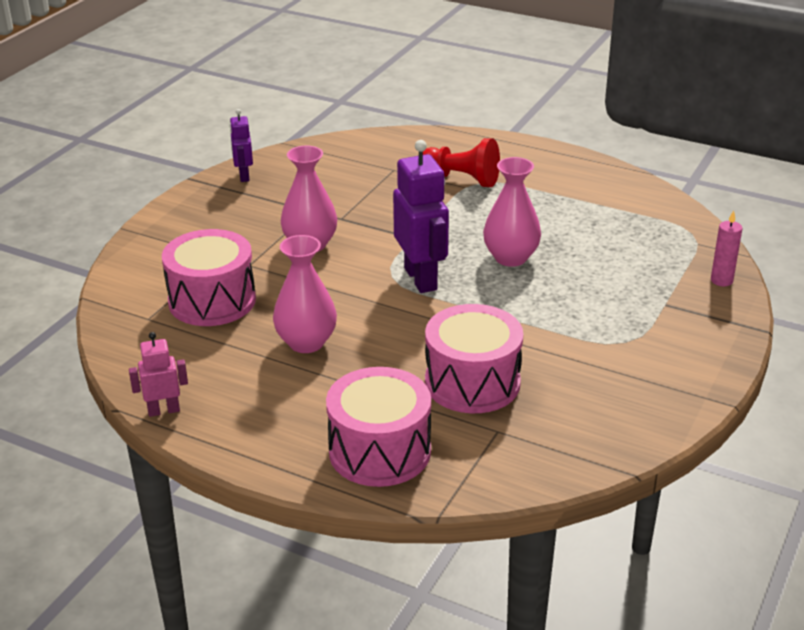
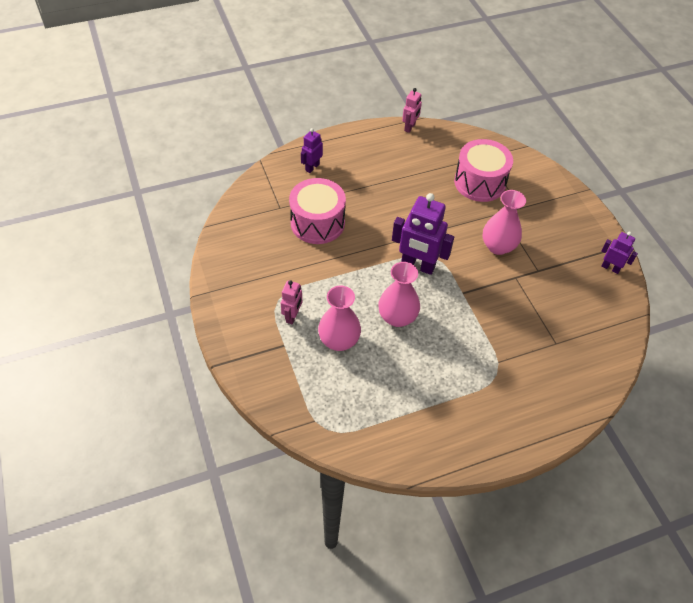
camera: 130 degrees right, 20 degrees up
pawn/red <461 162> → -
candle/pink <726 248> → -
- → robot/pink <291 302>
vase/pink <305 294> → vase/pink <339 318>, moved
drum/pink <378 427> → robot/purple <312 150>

TASK DETAILS: Nothing but the lines from the one containing "- → robot/pink <291 302>" to the last line of the listing above belongs in the answer; restate each word for word.

OUTPUT FOR THIS TASK:
- → robot/pink <291 302>
vase/pink <305 294> → vase/pink <339 318>, moved
drum/pink <378 427> → robot/purple <312 150>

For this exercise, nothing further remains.